● **Object tracking records**:
◆ ◆ ◆ ◆ ◆ ◆ ◆

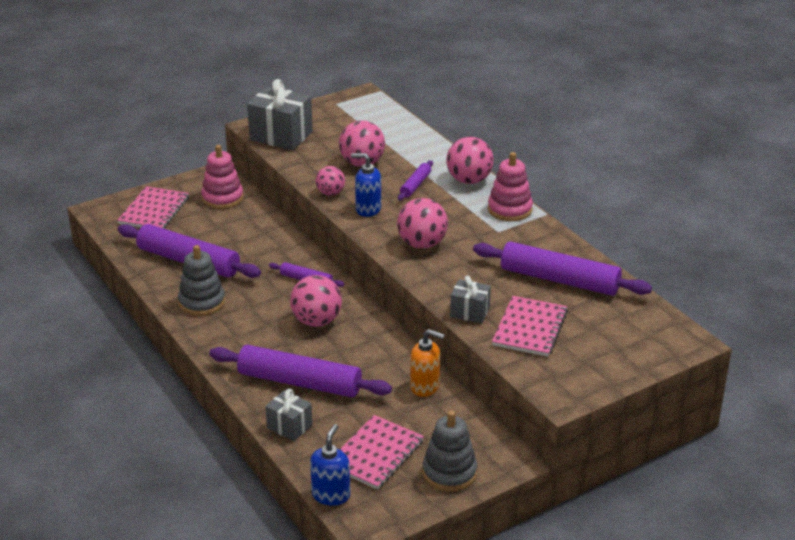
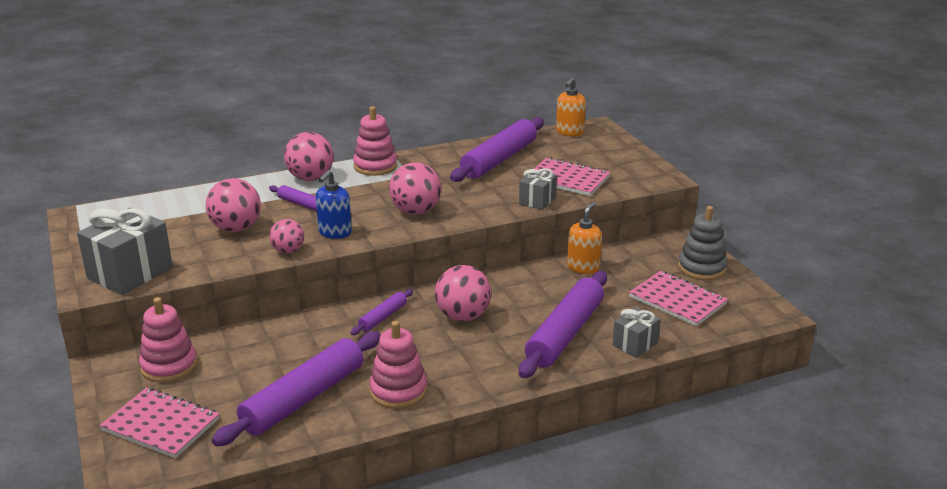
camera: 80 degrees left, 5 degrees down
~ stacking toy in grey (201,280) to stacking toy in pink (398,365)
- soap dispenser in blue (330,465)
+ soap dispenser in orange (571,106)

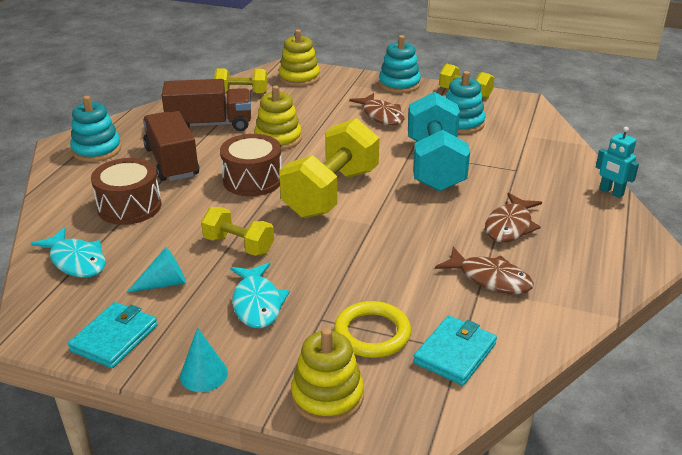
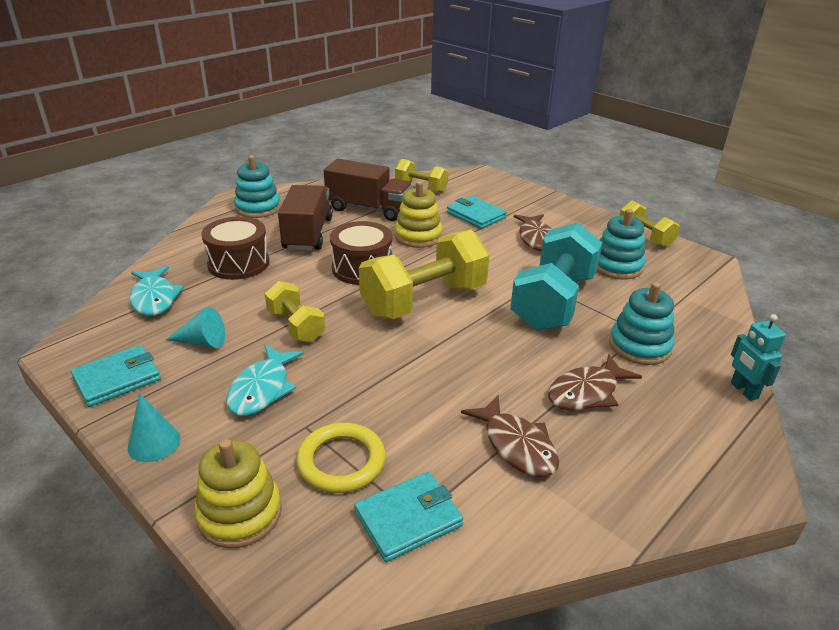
camera: 25 degrees right, 0 degrees up
- stacking toy in yellow (299,57)
~ stacking toy in turquoise (400,64) to (641,323)
+ wallet in turquoise (477,212)

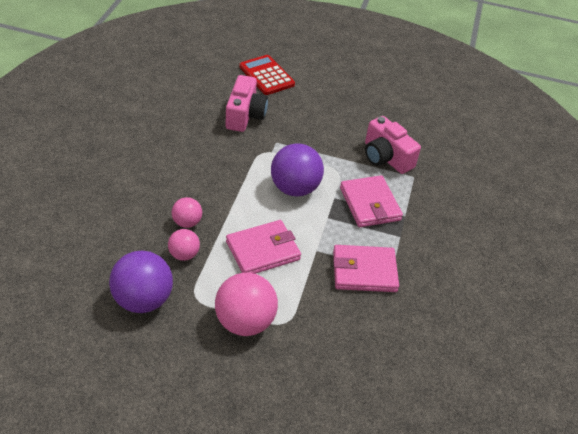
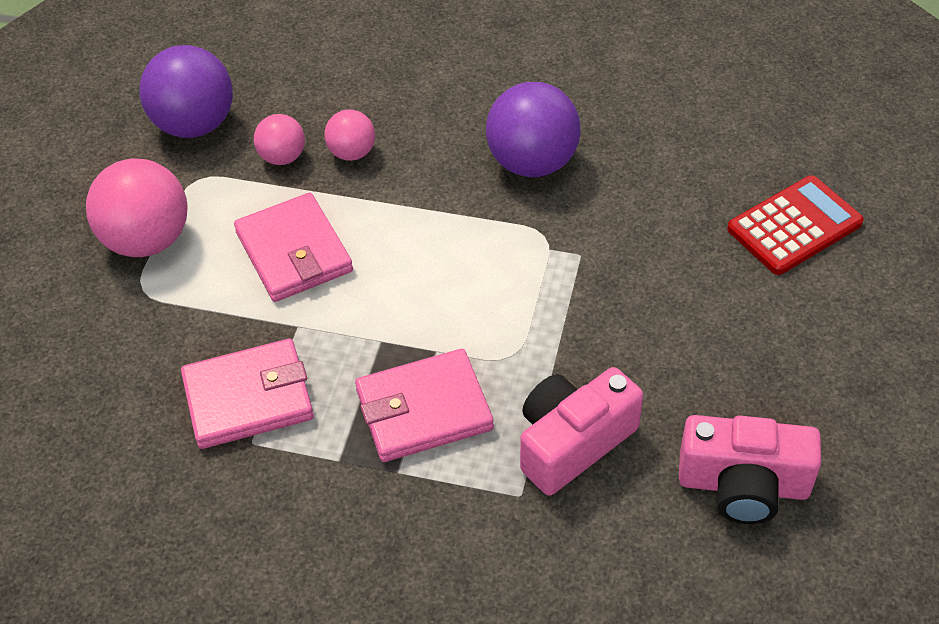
camera: 95 degrees right, 5 degrees up
~ camera in pink (247,103) to (750,469)
~ ball in purple (297,170) to (533,129)
~ wallet in pink (366,268) = (247,394) 75 degrees clockwise

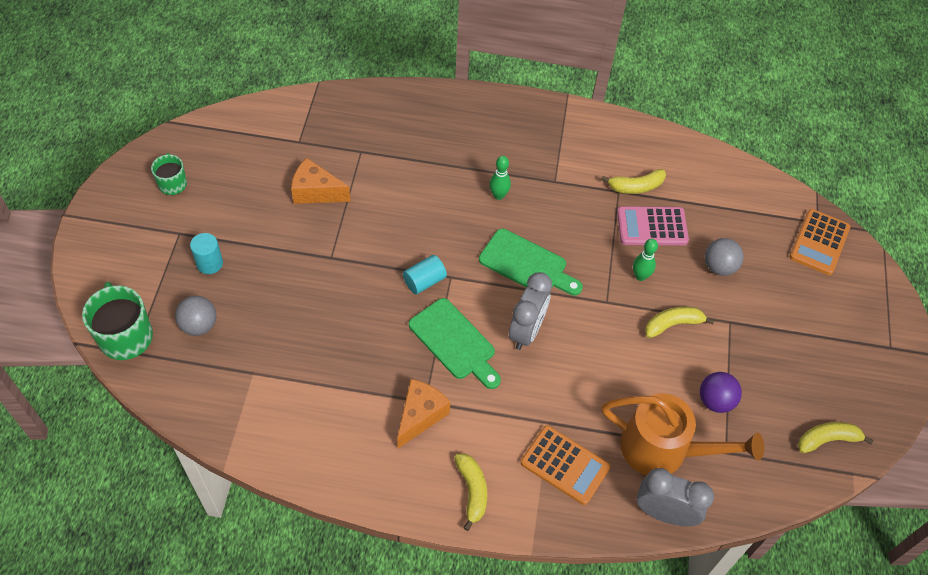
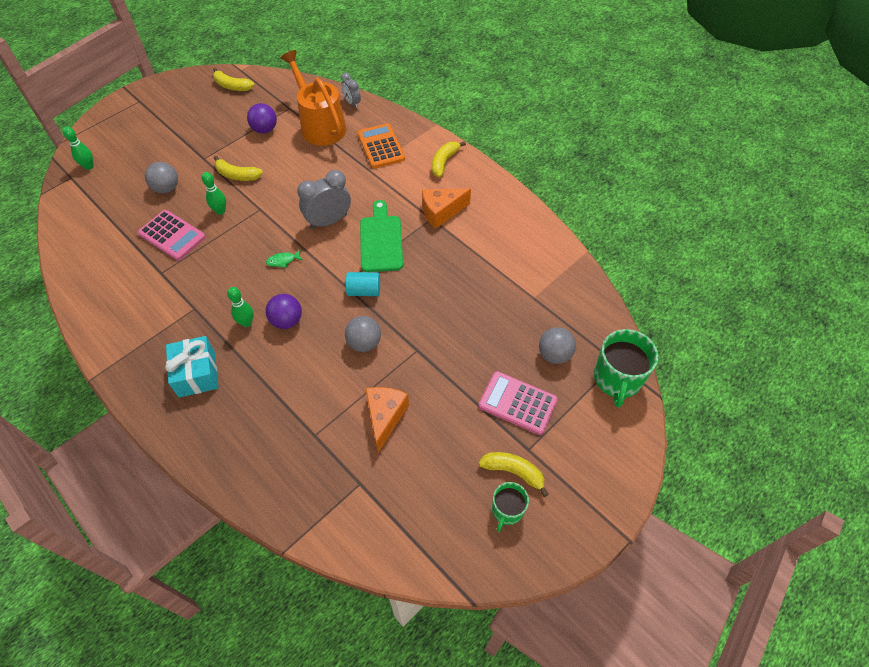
camera: 140 degrees left, 0 degrees up
~ cheese in orange (320,181) = (387,420) 135 degrees counterclockwise
~ banana in yellow (633,181) to (513,474)
~ calculator in orange (820,242) to bowling pin in green (78,148)
~ cutting board in green (531,262) to fish in green (284,259)
~ cylinder in turquoise (206,253) to calculator in pink (518,403)
~ clock in grey (675,497) = (351,90) x0.58
+ ball in purple (283,311)
+ ball in grey (363,334)
+ gift in turquoise (192,367)

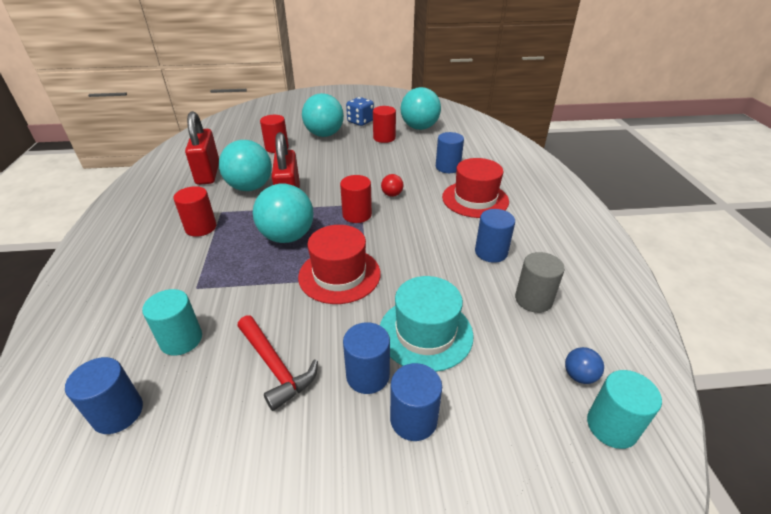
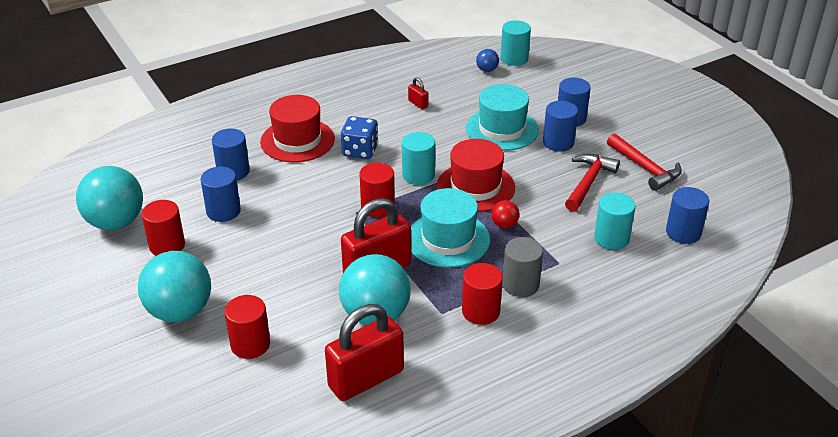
camera: 115 degrees left, 0 degrees up
~ dice in blue (360,111) to (359,137)
~ ball in red (392,185) to (505,214)
~ ball in turquoise (283,213) to hat in turquoise (450,228)
~ cylinder in blue (495,236) to (221,194)
~ cylinder in grey (540,282) to (522,267)
+ padlock in red (418,93)
+ cylinder in turquoise (418,158)
+ hammer in red (644,162)

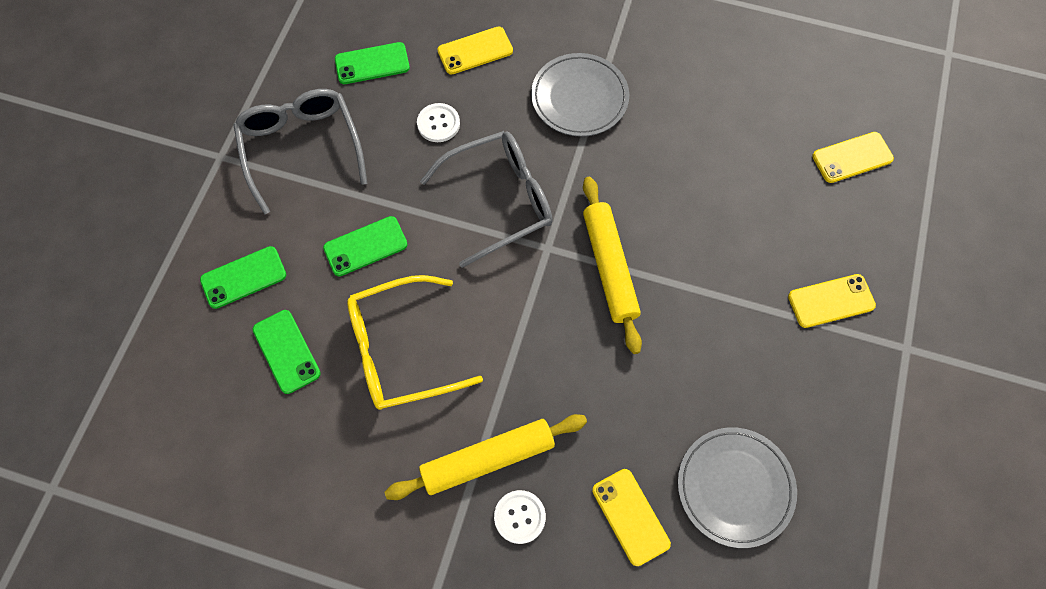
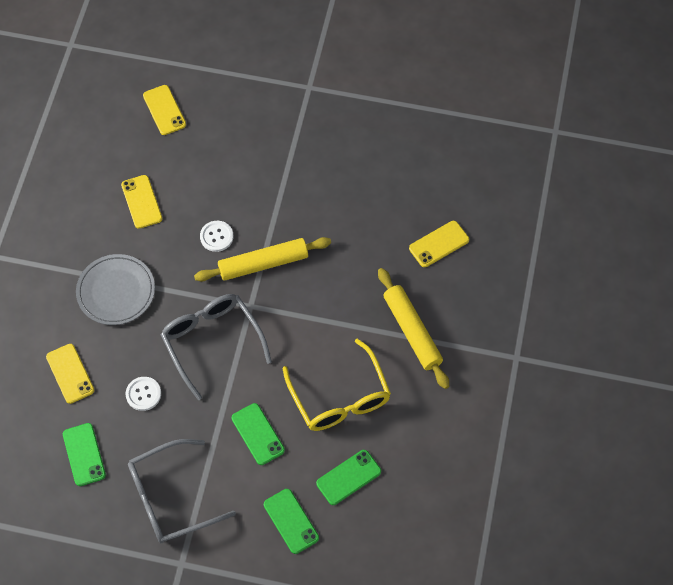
camera: 95 degrees left, 5 degrees down
~ phone in yellow (832,301) to (141,202)
- plate in grey (737,487)
~ button in white (520,517) to (216,236)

◆ ◆ ◆ ◆ ◆ ◆ ◆

● **What needs to be done**: Pictures do not belong in the copy. Repeat only the lines from the top of the records through the line containing "135 degrees counterclockwise".

● **Answer below**:
camera: 80 degrees left, 5 degrees down
~ stacking toy in grey (201,280) to stacking toy in pink (398,365)
- soap dispenser in blue (330,465)
+ soap dispenser in orange (571,106)

camera: 25 degrees right, 0 degrees up
- stacking toy in yellow (299,57)
~ stacking toy in turquoise (400,64) to (641,323)
+ wallet in turquoise (477,212)

camera: 95 degrees right, 5 degrees up
~ camera in pink (247,103) to (750,469)
~ ball in purple (297,170) to (533,129)
~ wallet in pink (366,268) = (247,394) 75 degrees clockwise

camera: 140 degrees left, 0 degrees up
~ cheese in orange (320,181) = (387,420) 135 degrees counterclockwise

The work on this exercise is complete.